→ EXERCISE DIRECTIONS:
For this exercise, output the line containing "J4 pin 1: VDD -> GND" and all lines after it to the end of the records, exactly, with no other content.

═══

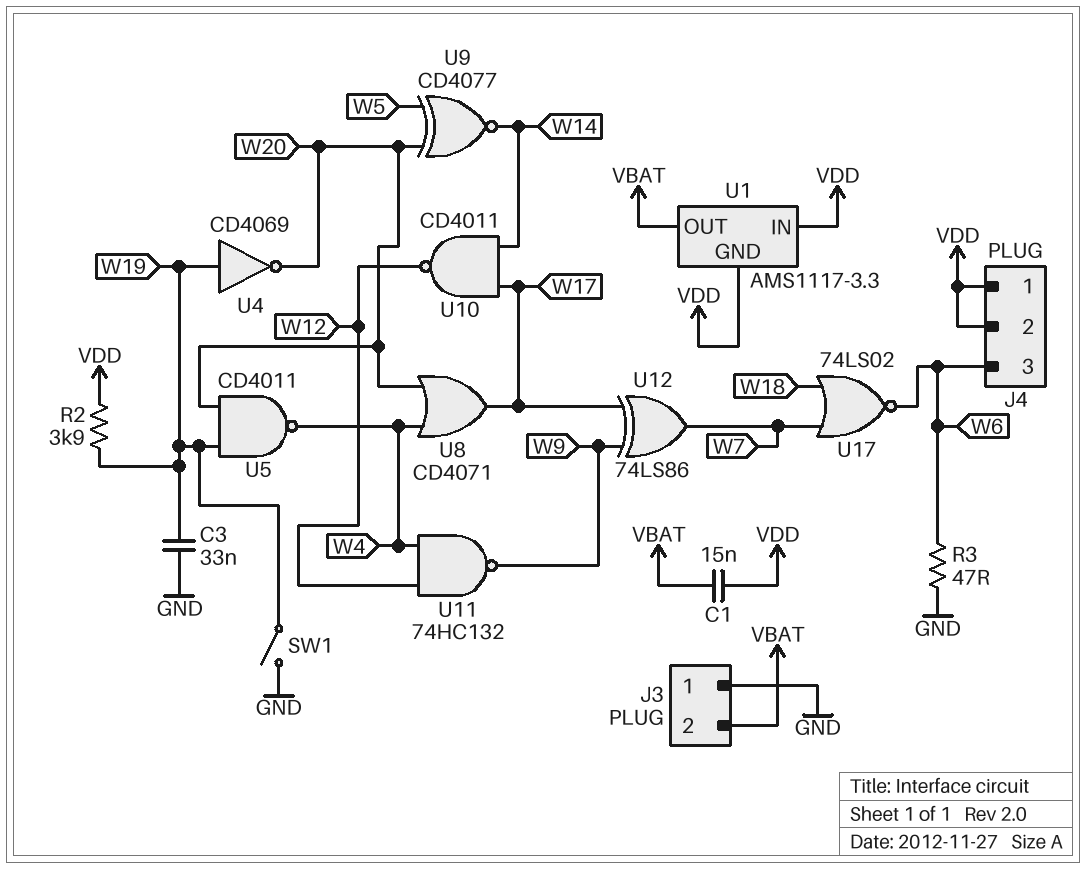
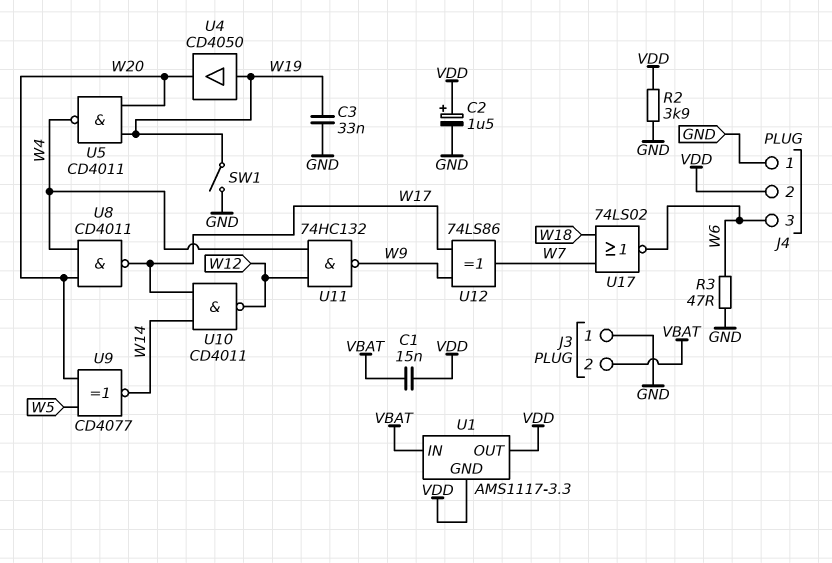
C2: none -> 1.5uF (plus VDD, minus GND)
J4 pin 1: VDD -> GND
R2: 3.9k (VDD, W19) -> 3.9k (GND, VDD)
U1 pin IN: VDD -> VBAT
U1 pin OUT: VBAT -> VDD
U4: NOT CD4069 (in W19, out W20) -> buffer CD4050 (in W19, out W20)
U8: OR CD4071 (in W4, in W20, out W17) -> NAND CD4011 (in W4, in W20, out W17)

═══

→ ANSWER SECTION:
J4 pin 1: VDD -> GND
R2: 3.9k (VDD, W19) -> 3.9k (GND, VDD)
U1 pin IN: VDD -> VBAT
U1 pin OUT: VBAT -> VDD
U4: NOT CD4069 (in W19, out W20) -> buffer CD4050 (in W19, out W20)
U8: OR CD4071 (in W4, in W20, out W17) -> NAND CD4011 (in W4, in W20, out W17)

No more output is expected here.